Extracted records:
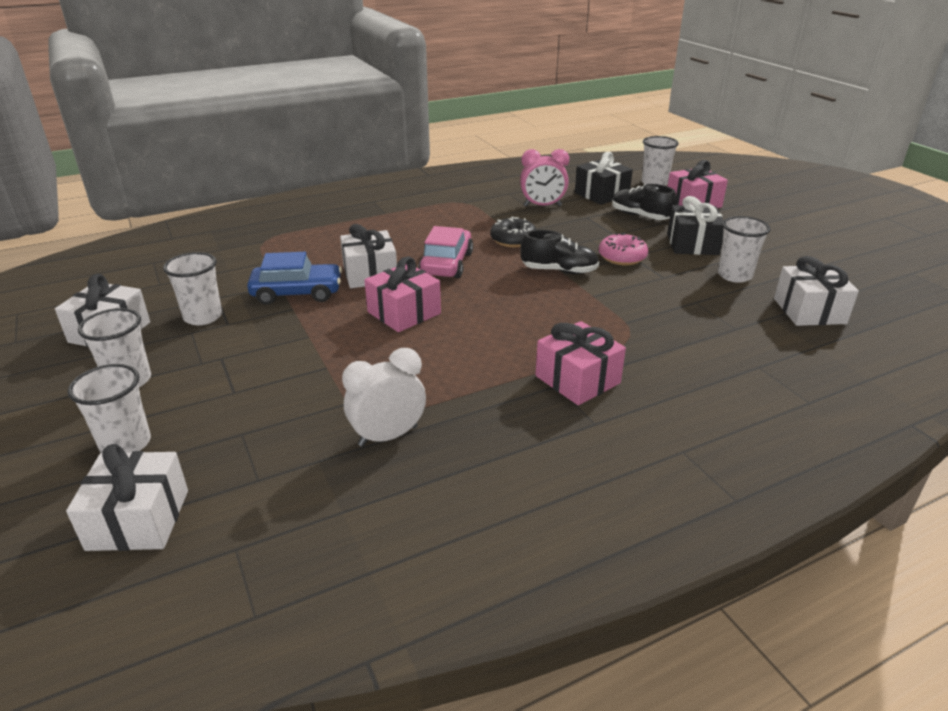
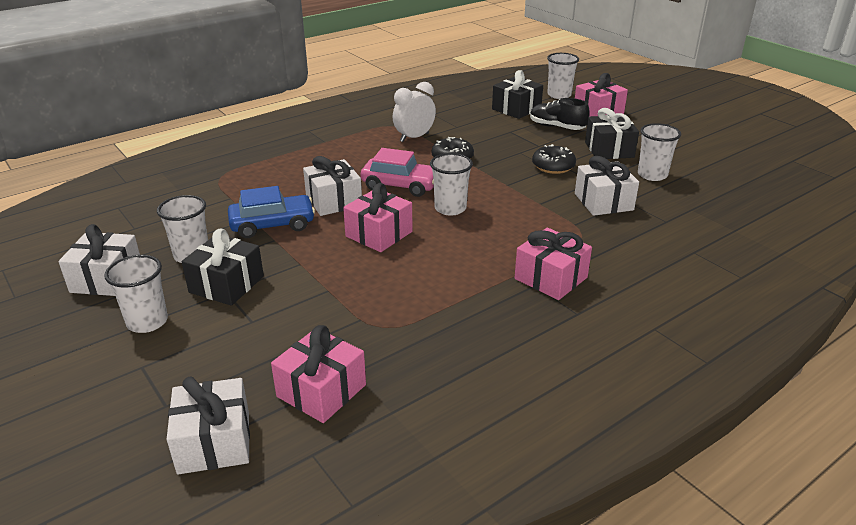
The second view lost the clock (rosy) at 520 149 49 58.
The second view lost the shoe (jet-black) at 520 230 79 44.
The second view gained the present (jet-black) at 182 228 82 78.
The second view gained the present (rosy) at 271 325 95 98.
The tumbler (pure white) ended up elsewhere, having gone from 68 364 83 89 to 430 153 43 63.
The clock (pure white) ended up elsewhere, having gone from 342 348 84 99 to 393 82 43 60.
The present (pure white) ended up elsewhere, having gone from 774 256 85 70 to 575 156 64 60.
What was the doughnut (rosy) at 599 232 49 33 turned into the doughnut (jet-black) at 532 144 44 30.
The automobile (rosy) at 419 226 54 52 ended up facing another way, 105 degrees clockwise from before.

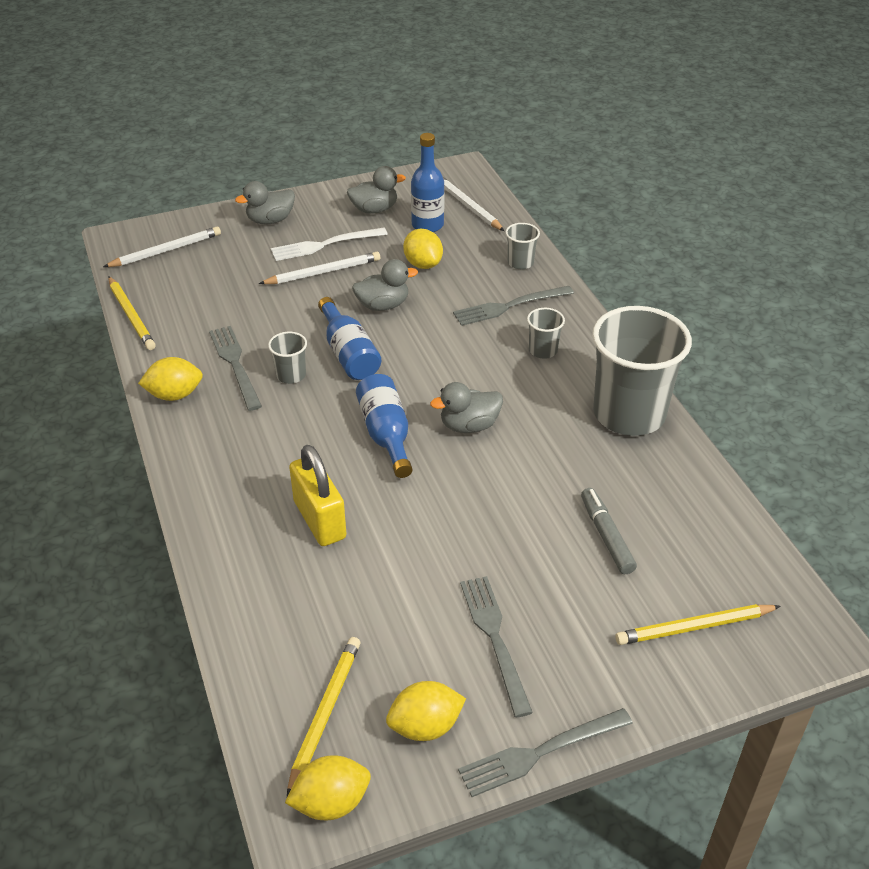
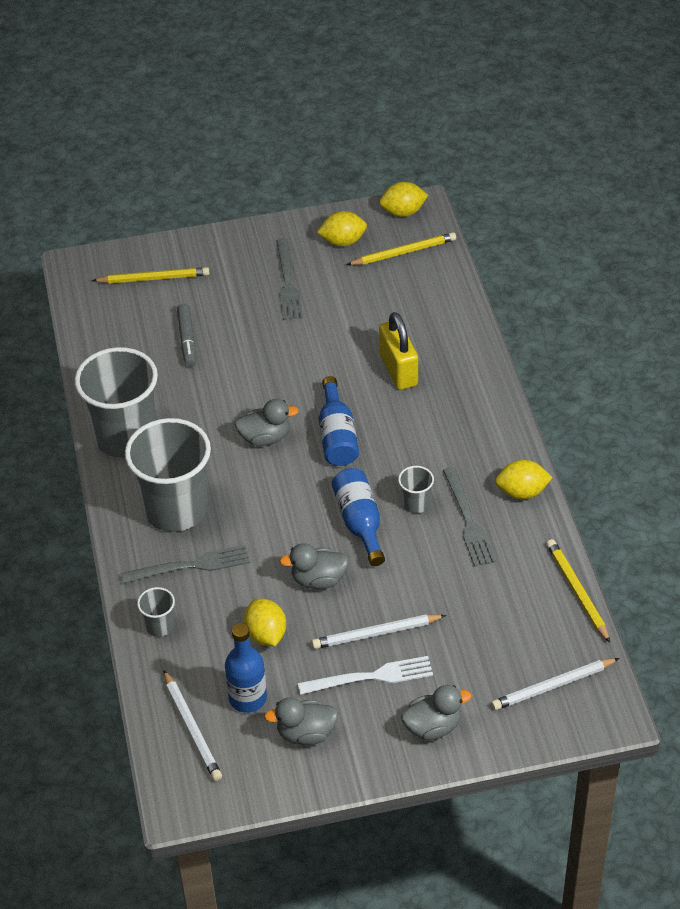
The second view lost the fork (grey) at 458 708 175 89.
The pencil (golden) at 287 637 74 159 ended up facing another way, 135 degrees counterclockwise from before.
The size of the tumbler (grey) at 527 308 38 51 changed by a factor of 2.36.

• **Required action**: In the entries above, the lines between the one holding "The second view gained the present (rosy)" and the one holding "What was the", inclusive, are to be printed exactly as written, and those alone.

• **Output**:
The second view gained the present (rosy) at 271 325 95 98.
The tumbler (pure white) ended up elsewhere, having gone from 68 364 83 89 to 430 153 43 63.
The clock (pure white) ended up elsewhere, having gone from 342 348 84 99 to 393 82 43 60.
The present (pure white) ended up elsewhere, having gone from 774 256 85 70 to 575 156 64 60.
What was the doughnut (rosy) at 599 232 49 33 turned into the doughnut (jet-black) at 532 144 44 30.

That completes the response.